---------- DATA EXCERPTS

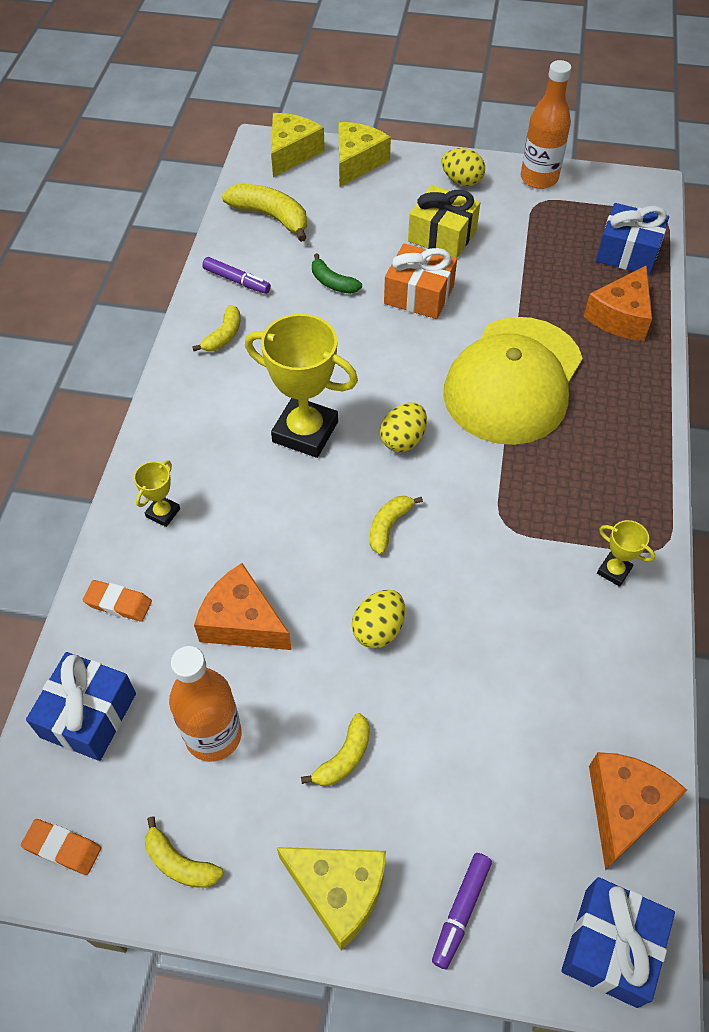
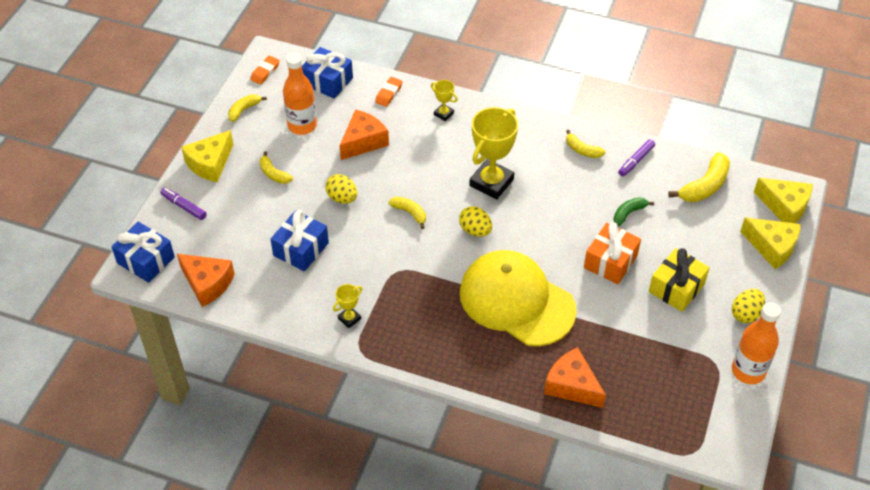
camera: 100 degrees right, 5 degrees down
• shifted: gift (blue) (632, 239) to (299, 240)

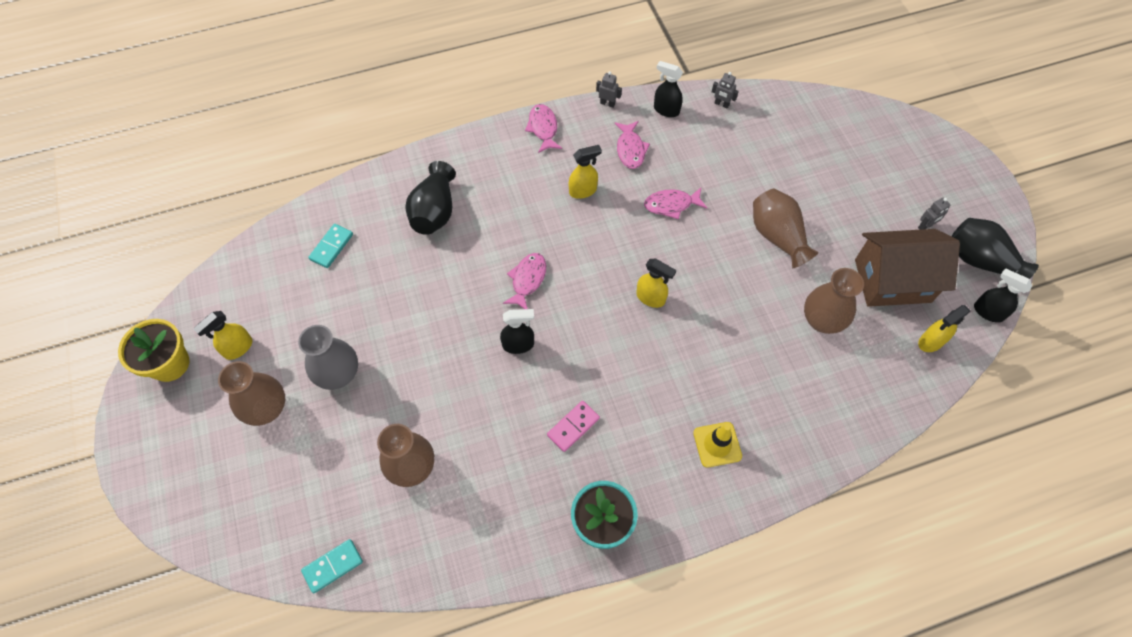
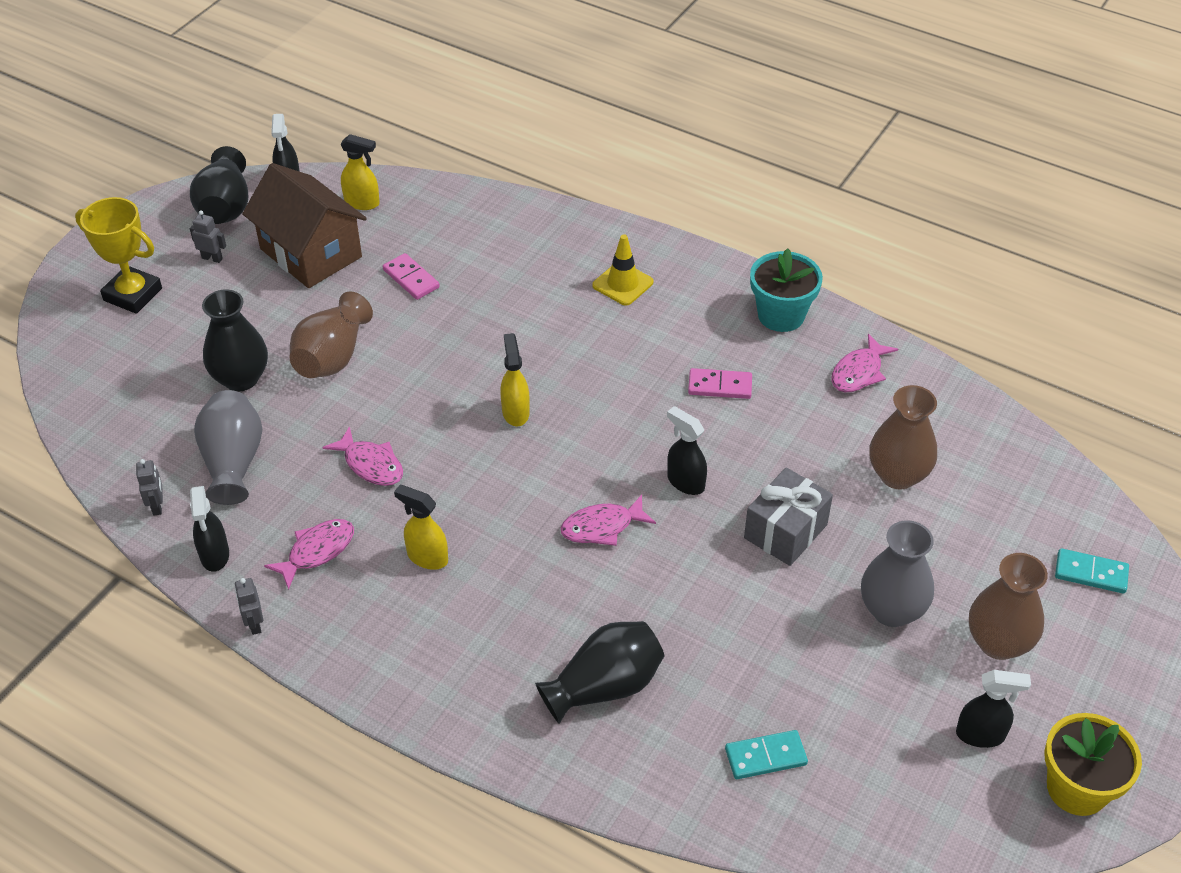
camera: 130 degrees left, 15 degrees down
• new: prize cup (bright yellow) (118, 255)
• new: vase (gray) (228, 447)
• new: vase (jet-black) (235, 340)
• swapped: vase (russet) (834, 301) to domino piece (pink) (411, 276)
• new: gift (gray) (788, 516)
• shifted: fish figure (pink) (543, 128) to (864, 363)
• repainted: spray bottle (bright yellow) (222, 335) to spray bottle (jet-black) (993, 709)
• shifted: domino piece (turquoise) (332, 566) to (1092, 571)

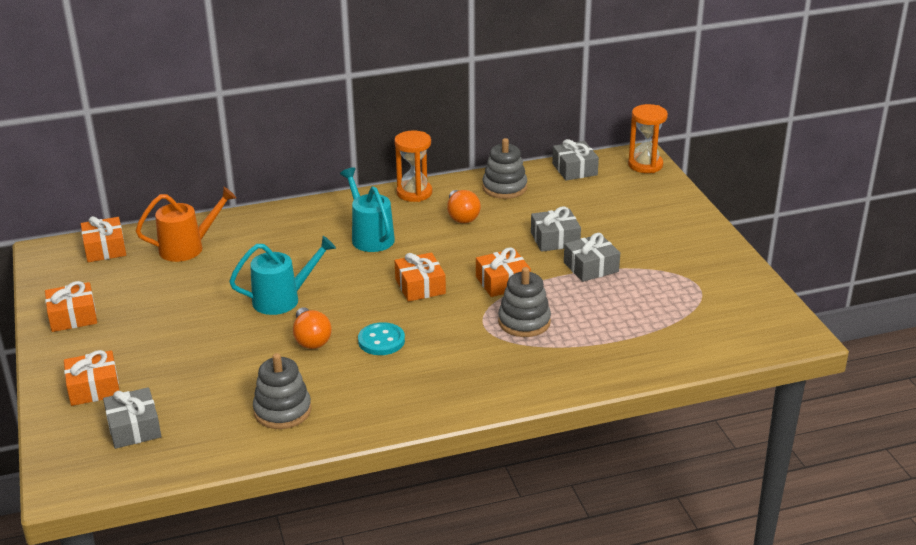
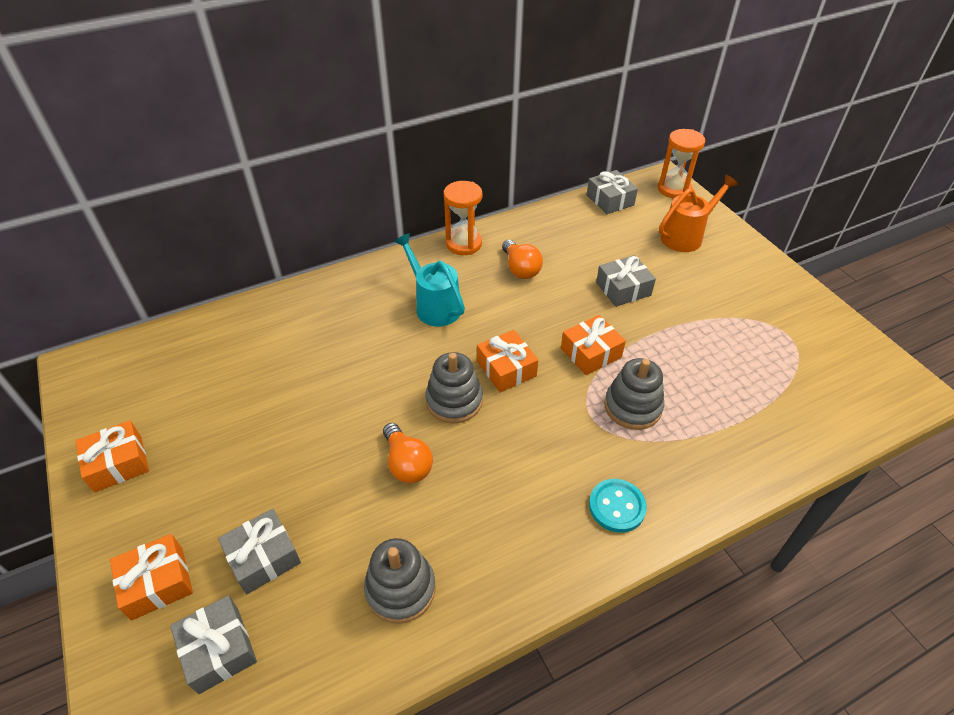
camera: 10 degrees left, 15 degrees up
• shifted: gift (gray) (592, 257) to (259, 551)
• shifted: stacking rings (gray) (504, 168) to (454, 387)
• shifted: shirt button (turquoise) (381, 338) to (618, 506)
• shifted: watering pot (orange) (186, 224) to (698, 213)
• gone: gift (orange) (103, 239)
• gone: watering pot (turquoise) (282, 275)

--------------------

WHAT YOU ARE ASKED TO DO
Each entry, start to finish, goes into your copy exactly; the pictures stay out.

YOUR RESPONSE
camera: 100 degrees right, 5 degrees down
• shifted: gift (blue) (632, 239) to (299, 240)

camera: 130 degrees left, 15 degrees down
• new: prize cup (bright yellow) (118, 255)
• new: vase (gray) (228, 447)
• new: vase (jet-black) (235, 340)
• swapped: vase (russet) (834, 301) to domino piece (pink) (411, 276)
• new: gift (gray) (788, 516)
• shifted: fish figure (pink) (543, 128) to (864, 363)
• repainted: spray bottle (bright yellow) (222, 335) to spray bottle (jet-black) (993, 709)
• shifted: domino piece (turquoise) (332, 566) to (1092, 571)

camera: 10 degrees left, 15 degrees up
• shifted: gift (gray) (592, 257) to (259, 551)
• shifted: stacking rings (gray) (504, 168) to (454, 387)
• shifted: shirt button (turquoise) (381, 338) to (618, 506)
• shifted: watering pot (orange) (186, 224) to (698, 213)
• gone: gift (orange) (103, 239)
• gone: watering pot (turquoise) (282, 275)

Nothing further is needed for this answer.